[[ Input records open ]]
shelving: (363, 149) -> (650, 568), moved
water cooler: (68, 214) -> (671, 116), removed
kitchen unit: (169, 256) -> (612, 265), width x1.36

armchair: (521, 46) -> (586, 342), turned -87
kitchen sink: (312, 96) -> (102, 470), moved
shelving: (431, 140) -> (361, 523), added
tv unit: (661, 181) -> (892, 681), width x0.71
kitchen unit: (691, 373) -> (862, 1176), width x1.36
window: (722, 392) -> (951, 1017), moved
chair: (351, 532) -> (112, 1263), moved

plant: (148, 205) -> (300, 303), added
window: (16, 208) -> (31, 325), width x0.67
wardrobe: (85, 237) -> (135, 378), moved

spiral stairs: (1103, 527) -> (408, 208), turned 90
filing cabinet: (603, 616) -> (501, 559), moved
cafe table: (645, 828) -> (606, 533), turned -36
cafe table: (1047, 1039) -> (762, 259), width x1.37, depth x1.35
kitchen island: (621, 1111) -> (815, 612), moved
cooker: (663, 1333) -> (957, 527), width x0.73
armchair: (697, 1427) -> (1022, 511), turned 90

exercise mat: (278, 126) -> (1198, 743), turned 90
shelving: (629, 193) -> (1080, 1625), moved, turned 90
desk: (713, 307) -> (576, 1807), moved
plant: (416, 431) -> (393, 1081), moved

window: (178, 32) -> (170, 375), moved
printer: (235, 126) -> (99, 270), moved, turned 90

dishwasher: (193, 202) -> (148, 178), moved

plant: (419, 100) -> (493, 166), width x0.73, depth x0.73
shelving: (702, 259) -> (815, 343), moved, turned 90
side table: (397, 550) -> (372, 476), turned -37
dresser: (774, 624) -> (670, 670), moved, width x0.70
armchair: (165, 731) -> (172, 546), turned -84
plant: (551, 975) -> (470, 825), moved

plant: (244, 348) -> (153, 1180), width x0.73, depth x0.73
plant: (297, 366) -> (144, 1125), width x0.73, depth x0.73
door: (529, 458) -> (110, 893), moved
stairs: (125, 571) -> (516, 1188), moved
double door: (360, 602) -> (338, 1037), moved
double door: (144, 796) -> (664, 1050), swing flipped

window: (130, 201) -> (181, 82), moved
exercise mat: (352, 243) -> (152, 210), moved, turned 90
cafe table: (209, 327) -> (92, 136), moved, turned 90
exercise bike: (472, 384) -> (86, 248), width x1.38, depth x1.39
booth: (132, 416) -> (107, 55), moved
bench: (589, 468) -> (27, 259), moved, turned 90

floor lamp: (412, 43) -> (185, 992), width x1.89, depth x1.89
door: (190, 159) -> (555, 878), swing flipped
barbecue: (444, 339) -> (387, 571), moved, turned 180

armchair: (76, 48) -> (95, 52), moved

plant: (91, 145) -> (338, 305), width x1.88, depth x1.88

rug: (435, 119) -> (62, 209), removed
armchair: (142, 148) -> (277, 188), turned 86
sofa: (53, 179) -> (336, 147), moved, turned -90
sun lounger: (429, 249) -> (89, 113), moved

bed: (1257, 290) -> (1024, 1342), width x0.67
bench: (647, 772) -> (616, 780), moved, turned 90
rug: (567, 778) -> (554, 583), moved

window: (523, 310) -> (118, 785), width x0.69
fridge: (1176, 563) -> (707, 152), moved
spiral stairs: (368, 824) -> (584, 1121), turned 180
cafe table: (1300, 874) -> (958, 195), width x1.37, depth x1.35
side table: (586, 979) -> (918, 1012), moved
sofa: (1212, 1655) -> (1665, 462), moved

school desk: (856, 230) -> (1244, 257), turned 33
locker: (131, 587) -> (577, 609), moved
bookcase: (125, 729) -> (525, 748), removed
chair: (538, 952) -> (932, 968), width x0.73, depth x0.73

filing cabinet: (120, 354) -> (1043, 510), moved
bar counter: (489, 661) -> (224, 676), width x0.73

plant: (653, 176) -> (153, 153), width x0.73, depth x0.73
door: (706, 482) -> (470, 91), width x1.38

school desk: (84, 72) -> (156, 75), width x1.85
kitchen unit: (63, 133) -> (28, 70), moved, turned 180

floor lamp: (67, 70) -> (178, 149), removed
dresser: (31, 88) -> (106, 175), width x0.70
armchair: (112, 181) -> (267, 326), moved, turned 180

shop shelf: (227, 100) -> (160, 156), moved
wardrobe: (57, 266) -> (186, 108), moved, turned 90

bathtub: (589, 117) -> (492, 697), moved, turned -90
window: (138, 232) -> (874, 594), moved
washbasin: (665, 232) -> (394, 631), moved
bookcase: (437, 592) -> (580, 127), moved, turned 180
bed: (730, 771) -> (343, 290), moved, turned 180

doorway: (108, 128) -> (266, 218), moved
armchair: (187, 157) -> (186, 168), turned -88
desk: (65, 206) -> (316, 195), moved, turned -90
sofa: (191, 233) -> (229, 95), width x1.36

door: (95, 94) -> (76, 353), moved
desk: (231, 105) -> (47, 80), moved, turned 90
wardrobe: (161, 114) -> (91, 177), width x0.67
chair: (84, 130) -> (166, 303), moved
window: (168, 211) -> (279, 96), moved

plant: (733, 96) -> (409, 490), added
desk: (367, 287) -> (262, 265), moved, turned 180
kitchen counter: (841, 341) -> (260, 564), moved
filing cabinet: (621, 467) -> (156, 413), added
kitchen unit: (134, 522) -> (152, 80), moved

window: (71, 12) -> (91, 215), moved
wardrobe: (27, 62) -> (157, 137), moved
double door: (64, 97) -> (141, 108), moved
[[ Input records closed ]]
Your objective:
Could you write out, exactly as they stand, only the lines above that begin at the line with "window: (523, 310) -> (118, 785), width x0.69" and stop after the line with "kitchen counter: (841, 341)"?

Answer for the task:
window: (523, 310) -> (118, 785), width x0.69
fridge: (1176, 563) -> (707, 152), moved
spiral stairs: (368, 824) -> (584, 1121), turned 180
cafe table: (1300, 874) -> (958, 195), width x1.37, depth x1.35
side table: (586, 979) -> (918, 1012), moved
sofa: (1212, 1655) -> (1665, 462), moved

school desk: (856, 230) -> (1244, 257), turned 33
locker: (131, 587) -> (577, 609), moved
bookcase: (125, 729) -> (525, 748), removed
chair: (538, 952) -> (932, 968), width x0.73, depth x0.73

filing cabinet: (120, 354) -> (1043, 510), moved
bar counter: (489, 661) -> (224, 676), width x0.73

plant: (653, 176) -> (153, 153), width x0.73, depth x0.73
door: (706, 482) -> (470, 91), width x1.38

school desk: (84, 72) -> (156, 75), width x1.85
kitchen unit: (63, 133) -> (28, 70), moved, turned 180

floor lamp: (67, 70) -> (178, 149), removed
dresser: (31, 88) -> (106, 175), width x0.70
armchair: (112, 181) -> (267, 326), moved, turned 180

shop shelf: (227, 100) -> (160, 156), moved
wardrobe: (57, 266) -> (186, 108), moved, turned 90

bathtub: (589, 117) -> (492, 697), moved, turned -90
window: (138, 232) -> (874, 594), moved
washbasin: (665, 232) -> (394, 631), moved
bookcase: (437, 592) -> (580, 127), moved, turned 180
bed: (730, 771) -> (343, 290), moved, turned 180

doorway: (108, 128) -> (266, 218), moved
armchair: (187, 157) -> (186, 168), turned -88
desk: (65, 206) -> (316, 195), moved, turned -90
sofa: (191, 233) -> (229, 95), width x1.36

door: (95, 94) -> (76, 353), moved
desk: (231, 105) -> (47, 80), moved, turned 90
wardrobe: (161, 114) -> (91, 177), width x0.67
chair: (84, 130) -> (166, 303), moved
window: (168, 211) -> (279, 96), moved

plant: (733, 96) -> (409, 490), added
desk: (367, 287) -> (262, 265), moved, turned 180
kitchen counter: (841, 341) -> (260, 564), moved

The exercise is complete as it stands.